● **Input data**:

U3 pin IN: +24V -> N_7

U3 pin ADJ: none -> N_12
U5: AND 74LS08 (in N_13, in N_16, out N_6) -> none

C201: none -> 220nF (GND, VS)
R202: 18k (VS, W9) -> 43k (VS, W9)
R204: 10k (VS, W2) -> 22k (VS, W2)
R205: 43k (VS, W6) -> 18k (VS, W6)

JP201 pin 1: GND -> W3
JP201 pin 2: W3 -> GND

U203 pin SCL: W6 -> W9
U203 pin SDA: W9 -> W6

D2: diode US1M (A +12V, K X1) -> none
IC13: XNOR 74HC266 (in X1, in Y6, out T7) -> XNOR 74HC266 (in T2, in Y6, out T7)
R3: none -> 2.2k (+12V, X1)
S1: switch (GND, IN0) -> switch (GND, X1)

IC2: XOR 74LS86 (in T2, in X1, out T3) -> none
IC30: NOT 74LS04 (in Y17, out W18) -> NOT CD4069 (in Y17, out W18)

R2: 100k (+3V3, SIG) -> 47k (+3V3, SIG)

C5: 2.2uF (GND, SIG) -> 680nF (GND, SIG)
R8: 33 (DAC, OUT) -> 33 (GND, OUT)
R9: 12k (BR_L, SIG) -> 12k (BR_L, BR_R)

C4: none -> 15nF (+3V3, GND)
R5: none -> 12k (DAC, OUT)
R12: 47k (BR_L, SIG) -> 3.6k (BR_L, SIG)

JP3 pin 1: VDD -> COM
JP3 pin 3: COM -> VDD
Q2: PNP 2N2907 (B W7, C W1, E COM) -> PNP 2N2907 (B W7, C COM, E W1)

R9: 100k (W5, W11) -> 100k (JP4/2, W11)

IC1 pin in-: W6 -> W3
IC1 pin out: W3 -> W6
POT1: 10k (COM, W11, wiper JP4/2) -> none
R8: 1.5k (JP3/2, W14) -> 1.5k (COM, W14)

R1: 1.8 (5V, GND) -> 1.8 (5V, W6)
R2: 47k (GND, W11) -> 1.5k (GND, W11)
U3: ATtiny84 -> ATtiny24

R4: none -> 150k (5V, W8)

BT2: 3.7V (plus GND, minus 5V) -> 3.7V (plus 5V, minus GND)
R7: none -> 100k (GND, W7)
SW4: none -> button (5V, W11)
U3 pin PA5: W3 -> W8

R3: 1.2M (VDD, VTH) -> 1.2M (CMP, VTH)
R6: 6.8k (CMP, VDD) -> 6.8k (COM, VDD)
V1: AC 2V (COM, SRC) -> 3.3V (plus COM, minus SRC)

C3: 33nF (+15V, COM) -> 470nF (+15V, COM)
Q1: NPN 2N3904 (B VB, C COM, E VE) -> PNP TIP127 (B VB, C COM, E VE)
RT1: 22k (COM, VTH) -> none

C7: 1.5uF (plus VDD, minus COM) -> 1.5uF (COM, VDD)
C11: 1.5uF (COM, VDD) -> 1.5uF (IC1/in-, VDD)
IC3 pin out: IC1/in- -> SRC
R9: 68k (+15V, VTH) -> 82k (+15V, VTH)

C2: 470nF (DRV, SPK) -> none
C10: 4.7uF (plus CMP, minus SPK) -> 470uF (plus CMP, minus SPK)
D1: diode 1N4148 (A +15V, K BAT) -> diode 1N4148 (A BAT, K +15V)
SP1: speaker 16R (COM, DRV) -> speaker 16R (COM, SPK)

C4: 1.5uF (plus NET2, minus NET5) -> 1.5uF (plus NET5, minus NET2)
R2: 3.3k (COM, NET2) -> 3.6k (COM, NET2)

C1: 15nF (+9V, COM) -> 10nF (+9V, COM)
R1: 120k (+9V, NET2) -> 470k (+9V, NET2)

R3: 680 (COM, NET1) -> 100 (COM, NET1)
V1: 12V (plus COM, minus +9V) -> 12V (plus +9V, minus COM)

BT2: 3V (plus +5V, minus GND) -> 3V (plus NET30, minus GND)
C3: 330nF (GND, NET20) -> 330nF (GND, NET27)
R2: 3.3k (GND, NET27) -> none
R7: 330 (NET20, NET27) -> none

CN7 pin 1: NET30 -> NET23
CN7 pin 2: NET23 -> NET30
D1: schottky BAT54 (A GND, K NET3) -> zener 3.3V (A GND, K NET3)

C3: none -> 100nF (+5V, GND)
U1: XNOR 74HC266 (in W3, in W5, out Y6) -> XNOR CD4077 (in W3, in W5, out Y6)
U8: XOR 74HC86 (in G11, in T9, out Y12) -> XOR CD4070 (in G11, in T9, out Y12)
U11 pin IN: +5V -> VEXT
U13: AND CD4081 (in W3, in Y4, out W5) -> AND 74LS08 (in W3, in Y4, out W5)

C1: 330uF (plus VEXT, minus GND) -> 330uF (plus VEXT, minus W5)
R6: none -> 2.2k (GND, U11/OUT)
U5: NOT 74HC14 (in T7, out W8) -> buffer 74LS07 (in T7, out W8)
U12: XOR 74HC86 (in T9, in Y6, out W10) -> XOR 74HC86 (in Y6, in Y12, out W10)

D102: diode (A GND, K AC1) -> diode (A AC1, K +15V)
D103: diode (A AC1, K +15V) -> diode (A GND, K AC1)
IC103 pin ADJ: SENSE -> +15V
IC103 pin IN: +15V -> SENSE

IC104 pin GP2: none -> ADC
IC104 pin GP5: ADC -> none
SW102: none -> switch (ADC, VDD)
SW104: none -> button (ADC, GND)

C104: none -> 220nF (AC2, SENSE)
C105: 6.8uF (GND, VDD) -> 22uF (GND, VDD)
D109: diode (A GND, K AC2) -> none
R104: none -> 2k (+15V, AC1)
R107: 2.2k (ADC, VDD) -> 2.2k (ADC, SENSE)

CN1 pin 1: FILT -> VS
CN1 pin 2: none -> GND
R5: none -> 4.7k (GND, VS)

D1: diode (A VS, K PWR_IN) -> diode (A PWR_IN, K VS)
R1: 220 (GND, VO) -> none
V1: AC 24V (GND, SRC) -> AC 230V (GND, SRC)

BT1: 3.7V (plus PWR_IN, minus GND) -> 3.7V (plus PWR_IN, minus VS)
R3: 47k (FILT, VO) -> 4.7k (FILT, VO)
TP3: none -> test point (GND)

● **What you should do**:
Give an exact copy of the lines above, from the top of the records to the line that contains "IC30: NOT 74LS04", taking in both ends.

● **Written reply**:
U3 pin IN: +24V -> N_7

U3 pin ADJ: none -> N_12
U5: AND 74LS08 (in N_13, in N_16, out N_6) -> none

C201: none -> 220nF (GND, VS)
R202: 18k (VS, W9) -> 43k (VS, W9)
R204: 10k (VS, W2) -> 22k (VS, W2)
R205: 43k (VS, W6) -> 18k (VS, W6)

JP201 pin 1: GND -> W3
JP201 pin 2: W3 -> GND

U203 pin SCL: W6 -> W9
U203 pin SDA: W9 -> W6

D2: diode US1M (A +12V, K X1) -> none
IC13: XNOR 74HC266 (in X1, in Y6, out T7) -> XNOR 74HC266 (in T2, in Y6, out T7)
R3: none -> 2.2k (+12V, X1)
S1: switch (GND, IN0) -> switch (GND, X1)

IC2: XOR 74LS86 (in T2, in X1, out T3) -> none
IC30: NOT 74LS04 (in Y17, out W18) -> NOT CD4069 (in Y17, out W18)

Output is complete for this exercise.